++++ THE RECORDS ++++

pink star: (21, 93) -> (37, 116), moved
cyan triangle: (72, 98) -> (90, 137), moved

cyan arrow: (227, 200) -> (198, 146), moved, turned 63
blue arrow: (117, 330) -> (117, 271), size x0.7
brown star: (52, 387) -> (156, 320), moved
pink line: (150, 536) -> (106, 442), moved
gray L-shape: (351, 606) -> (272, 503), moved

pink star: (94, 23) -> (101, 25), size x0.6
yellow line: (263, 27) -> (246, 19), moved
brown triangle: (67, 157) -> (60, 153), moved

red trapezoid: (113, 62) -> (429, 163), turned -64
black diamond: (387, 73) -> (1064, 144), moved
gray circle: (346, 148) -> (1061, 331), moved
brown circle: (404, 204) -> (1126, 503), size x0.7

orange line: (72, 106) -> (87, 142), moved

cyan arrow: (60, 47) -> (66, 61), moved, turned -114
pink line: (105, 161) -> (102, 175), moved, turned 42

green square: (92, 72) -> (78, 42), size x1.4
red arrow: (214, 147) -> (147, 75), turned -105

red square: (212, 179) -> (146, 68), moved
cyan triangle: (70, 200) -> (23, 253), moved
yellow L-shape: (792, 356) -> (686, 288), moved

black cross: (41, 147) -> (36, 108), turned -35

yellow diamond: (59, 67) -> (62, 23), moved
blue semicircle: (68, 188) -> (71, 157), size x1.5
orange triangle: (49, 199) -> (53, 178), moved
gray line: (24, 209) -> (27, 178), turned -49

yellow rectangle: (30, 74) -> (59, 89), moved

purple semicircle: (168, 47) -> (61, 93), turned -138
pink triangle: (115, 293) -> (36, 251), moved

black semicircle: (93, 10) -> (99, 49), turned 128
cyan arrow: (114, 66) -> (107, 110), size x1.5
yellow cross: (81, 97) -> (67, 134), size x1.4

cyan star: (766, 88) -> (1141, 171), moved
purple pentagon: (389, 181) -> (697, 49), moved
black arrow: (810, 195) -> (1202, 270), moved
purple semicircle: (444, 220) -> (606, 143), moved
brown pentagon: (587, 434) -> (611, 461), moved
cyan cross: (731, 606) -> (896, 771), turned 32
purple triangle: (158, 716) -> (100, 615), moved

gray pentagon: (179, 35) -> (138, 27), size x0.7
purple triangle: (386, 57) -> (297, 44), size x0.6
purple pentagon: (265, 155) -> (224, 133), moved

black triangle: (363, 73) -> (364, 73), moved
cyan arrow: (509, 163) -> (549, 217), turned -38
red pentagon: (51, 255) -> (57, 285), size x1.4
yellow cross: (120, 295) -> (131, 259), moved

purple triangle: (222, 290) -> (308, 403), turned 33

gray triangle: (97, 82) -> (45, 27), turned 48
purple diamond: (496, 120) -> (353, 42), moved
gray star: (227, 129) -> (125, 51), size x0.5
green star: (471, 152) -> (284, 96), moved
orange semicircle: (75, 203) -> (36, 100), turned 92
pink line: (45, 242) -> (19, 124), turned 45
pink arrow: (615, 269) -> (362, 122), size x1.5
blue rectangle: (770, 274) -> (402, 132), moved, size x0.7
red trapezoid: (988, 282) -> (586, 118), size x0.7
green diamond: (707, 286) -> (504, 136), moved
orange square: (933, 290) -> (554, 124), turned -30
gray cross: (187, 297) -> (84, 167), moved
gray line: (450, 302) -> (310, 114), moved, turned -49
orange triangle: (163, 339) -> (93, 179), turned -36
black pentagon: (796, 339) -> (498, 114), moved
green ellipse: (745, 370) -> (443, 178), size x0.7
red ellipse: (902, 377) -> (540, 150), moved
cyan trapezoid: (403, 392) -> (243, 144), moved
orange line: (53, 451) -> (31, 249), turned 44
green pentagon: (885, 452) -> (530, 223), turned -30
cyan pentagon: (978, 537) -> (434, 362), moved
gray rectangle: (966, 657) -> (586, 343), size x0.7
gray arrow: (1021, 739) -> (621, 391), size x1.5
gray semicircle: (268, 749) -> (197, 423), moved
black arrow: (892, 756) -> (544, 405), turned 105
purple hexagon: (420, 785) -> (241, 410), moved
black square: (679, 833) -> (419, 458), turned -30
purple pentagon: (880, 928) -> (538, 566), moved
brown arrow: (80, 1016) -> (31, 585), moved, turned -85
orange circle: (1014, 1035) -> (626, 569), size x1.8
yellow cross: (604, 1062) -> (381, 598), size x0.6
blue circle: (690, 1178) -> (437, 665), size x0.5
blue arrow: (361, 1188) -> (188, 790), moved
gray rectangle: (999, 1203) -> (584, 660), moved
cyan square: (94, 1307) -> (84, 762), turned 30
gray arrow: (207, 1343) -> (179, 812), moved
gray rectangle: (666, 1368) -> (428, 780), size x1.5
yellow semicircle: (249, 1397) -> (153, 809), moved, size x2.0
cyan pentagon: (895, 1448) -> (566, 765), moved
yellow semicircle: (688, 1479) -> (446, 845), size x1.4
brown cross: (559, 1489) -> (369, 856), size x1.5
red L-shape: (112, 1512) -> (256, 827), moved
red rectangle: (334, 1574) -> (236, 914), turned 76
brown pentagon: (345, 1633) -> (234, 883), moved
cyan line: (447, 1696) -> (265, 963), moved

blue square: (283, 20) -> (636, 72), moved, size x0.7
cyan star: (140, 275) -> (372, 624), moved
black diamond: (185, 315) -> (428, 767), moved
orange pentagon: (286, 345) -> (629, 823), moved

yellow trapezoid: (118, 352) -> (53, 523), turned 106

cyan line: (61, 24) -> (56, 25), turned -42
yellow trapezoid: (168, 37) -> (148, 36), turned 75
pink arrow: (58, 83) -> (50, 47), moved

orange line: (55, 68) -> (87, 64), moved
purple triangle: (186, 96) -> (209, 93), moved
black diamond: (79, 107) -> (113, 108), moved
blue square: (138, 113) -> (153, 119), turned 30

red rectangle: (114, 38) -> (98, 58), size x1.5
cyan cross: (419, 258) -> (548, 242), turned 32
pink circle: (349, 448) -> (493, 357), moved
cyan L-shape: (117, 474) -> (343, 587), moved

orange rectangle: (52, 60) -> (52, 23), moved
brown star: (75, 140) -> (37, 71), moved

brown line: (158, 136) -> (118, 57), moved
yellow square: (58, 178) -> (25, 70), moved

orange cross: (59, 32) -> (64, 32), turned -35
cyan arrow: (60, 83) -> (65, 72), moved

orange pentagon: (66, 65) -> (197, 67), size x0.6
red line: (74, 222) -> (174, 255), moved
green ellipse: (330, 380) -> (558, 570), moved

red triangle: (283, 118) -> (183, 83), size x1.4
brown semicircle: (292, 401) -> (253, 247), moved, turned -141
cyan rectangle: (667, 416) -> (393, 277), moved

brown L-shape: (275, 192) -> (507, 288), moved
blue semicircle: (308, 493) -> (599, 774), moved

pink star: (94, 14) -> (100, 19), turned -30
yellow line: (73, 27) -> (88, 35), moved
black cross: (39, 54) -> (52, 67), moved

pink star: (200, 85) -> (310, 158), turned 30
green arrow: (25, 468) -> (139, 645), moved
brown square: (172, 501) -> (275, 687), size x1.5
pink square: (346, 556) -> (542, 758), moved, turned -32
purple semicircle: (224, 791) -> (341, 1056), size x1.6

++++

### [WORK TO COMPLETE]
Nothing in the records should be left out; write all of them out again exactly.

### [RESPONSE TO THE EXERCISE]
pink star: (21, 93) -> (37, 116), moved
cyan triangle: (72, 98) -> (90, 137), moved

cyan arrow: (227, 200) -> (198, 146), moved, turned 63
blue arrow: (117, 330) -> (117, 271), size x0.7
brown star: (52, 387) -> (156, 320), moved
pink line: (150, 536) -> (106, 442), moved
gray L-shape: (351, 606) -> (272, 503), moved

pink star: (94, 23) -> (101, 25), size x0.6
yellow line: (263, 27) -> (246, 19), moved
brown triangle: (67, 157) -> (60, 153), moved

red trapezoid: (113, 62) -> (429, 163), turned -64
black diamond: (387, 73) -> (1064, 144), moved
gray circle: (346, 148) -> (1061, 331), moved
brown circle: (404, 204) -> (1126, 503), size x0.7

orange line: (72, 106) -> (87, 142), moved

cyan arrow: (60, 47) -> (66, 61), moved, turned -114
pink line: (105, 161) -> (102, 175), moved, turned 42

green square: (92, 72) -> (78, 42), size x1.4
red arrow: (214, 147) -> (147, 75), turned -105

red square: (212, 179) -> (146, 68), moved
cyan triangle: (70, 200) -> (23, 253), moved
yellow L-shape: (792, 356) -> (686, 288), moved

black cross: (41, 147) -> (36, 108), turned -35

yellow diamond: (59, 67) -> (62, 23), moved
blue semicircle: (68, 188) -> (71, 157), size x1.5
orange triangle: (49, 199) -> (53, 178), moved
gray line: (24, 209) -> (27, 178), turned -49

yellow rectangle: (30, 74) -> (59, 89), moved

purple semicircle: (168, 47) -> (61, 93), turned -138
pink triangle: (115, 293) -> (36, 251), moved

black semicircle: (93, 10) -> (99, 49), turned 128
cyan arrow: (114, 66) -> (107, 110), size x1.5
yellow cross: (81, 97) -> (67, 134), size x1.4

cyan star: (766, 88) -> (1141, 171), moved
purple pentagon: (389, 181) -> (697, 49), moved
black arrow: (810, 195) -> (1202, 270), moved
purple semicircle: (444, 220) -> (606, 143), moved
brown pentagon: (587, 434) -> (611, 461), moved
cyan cross: (731, 606) -> (896, 771), turned 32
purple triangle: (158, 716) -> (100, 615), moved

gray pentagon: (179, 35) -> (138, 27), size x0.7
purple triangle: (386, 57) -> (297, 44), size x0.6
purple pentagon: (265, 155) -> (224, 133), moved

black triangle: (363, 73) -> (364, 73), moved
cyan arrow: (509, 163) -> (549, 217), turned -38
red pentagon: (51, 255) -> (57, 285), size x1.4
yellow cross: (120, 295) -> (131, 259), moved

purple triangle: (222, 290) -> (308, 403), turned 33

gray triangle: (97, 82) -> (45, 27), turned 48
purple diamond: (496, 120) -> (353, 42), moved
gray star: (227, 129) -> (125, 51), size x0.5
green star: (471, 152) -> (284, 96), moved
orange semicircle: (75, 203) -> (36, 100), turned 92
pink line: (45, 242) -> (19, 124), turned 45
pink arrow: (615, 269) -> (362, 122), size x1.5
blue rectangle: (770, 274) -> (402, 132), moved, size x0.7
red trapezoid: (988, 282) -> (586, 118), size x0.7
green diamond: (707, 286) -> (504, 136), moved
orange square: (933, 290) -> (554, 124), turned -30
gray cross: (187, 297) -> (84, 167), moved
gray line: (450, 302) -> (310, 114), moved, turned -49
orange triangle: (163, 339) -> (93, 179), turned -36
black pentagon: (796, 339) -> (498, 114), moved
green ellipse: (745, 370) -> (443, 178), size x0.7
red ellipse: (902, 377) -> (540, 150), moved
cyan trapezoid: (403, 392) -> (243, 144), moved
orange line: (53, 451) -> (31, 249), turned 44
green pentagon: (885, 452) -> (530, 223), turned -30
cyan pentagon: (978, 537) -> (434, 362), moved
gray rectangle: (966, 657) -> (586, 343), size x0.7
gray arrow: (1021, 739) -> (621, 391), size x1.5
gray semicircle: (268, 749) -> (197, 423), moved
black arrow: (892, 756) -> (544, 405), turned 105
purple hexagon: (420, 785) -> (241, 410), moved
black square: (679, 833) -> (419, 458), turned -30
purple pentagon: (880, 928) -> (538, 566), moved
brown arrow: (80, 1016) -> (31, 585), moved, turned -85
orange circle: (1014, 1035) -> (626, 569), size x1.8
yellow cross: (604, 1062) -> (381, 598), size x0.6
blue circle: (690, 1178) -> (437, 665), size x0.5
blue arrow: (361, 1188) -> (188, 790), moved
gray rectangle: (999, 1203) -> (584, 660), moved
cyan square: (94, 1307) -> (84, 762), turned 30
gray arrow: (207, 1343) -> (179, 812), moved
gray rectangle: (666, 1368) -> (428, 780), size x1.5
yellow semicircle: (249, 1397) -> (153, 809), moved, size x2.0
cyan pentagon: (895, 1448) -> (566, 765), moved
yellow semicircle: (688, 1479) -> (446, 845), size x1.4
brown cross: (559, 1489) -> (369, 856), size x1.5
red L-shape: (112, 1512) -> (256, 827), moved
red rectangle: (334, 1574) -> (236, 914), turned 76
brown pentagon: (345, 1633) -> (234, 883), moved
cyan line: (447, 1696) -> (265, 963), moved

blue square: (283, 20) -> (636, 72), moved, size x0.7
cyan star: (140, 275) -> (372, 624), moved
black diamond: (185, 315) -> (428, 767), moved
orange pentagon: (286, 345) -> (629, 823), moved

yellow trapezoid: (118, 352) -> (53, 523), turned 106

cyan line: (61, 24) -> (56, 25), turned -42
yellow trapezoid: (168, 37) -> (148, 36), turned 75
pink arrow: (58, 83) -> (50, 47), moved

orange line: (55, 68) -> (87, 64), moved
purple triangle: (186, 96) -> (209, 93), moved
black diamond: (79, 107) -> (113, 108), moved
blue square: (138, 113) -> (153, 119), turned 30

red rectangle: (114, 38) -> (98, 58), size x1.5
cyan cross: (419, 258) -> (548, 242), turned 32
pink circle: (349, 448) -> (493, 357), moved
cyan L-shape: (117, 474) -> (343, 587), moved

orange rectangle: (52, 60) -> (52, 23), moved
brown star: (75, 140) -> (37, 71), moved

brown line: (158, 136) -> (118, 57), moved
yellow square: (58, 178) -> (25, 70), moved

orange cross: (59, 32) -> (64, 32), turned -35
cyan arrow: (60, 83) -> (65, 72), moved

orange pentagon: (66, 65) -> (197, 67), size x0.6
red line: (74, 222) -> (174, 255), moved
green ellipse: (330, 380) -> (558, 570), moved

red triangle: (283, 118) -> (183, 83), size x1.4
brown semicircle: (292, 401) -> (253, 247), moved, turned -141
cyan rectangle: (667, 416) -> (393, 277), moved

brown L-shape: (275, 192) -> (507, 288), moved
blue semicircle: (308, 493) -> (599, 774), moved

pink star: (94, 14) -> (100, 19), turned -30
yellow line: (73, 27) -> (88, 35), moved
black cross: (39, 54) -> (52, 67), moved

pink star: (200, 85) -> (310, 158), turned 30
green arrow: (25, 468) -> (139, 645), moved
brown square: (172, 501) -> (275, 687), size x1.5
pink square: (346, 556) -> (542, 758), moved, turned -32
purple semicircle: (224, 791) -> (341, 1056), size x1.6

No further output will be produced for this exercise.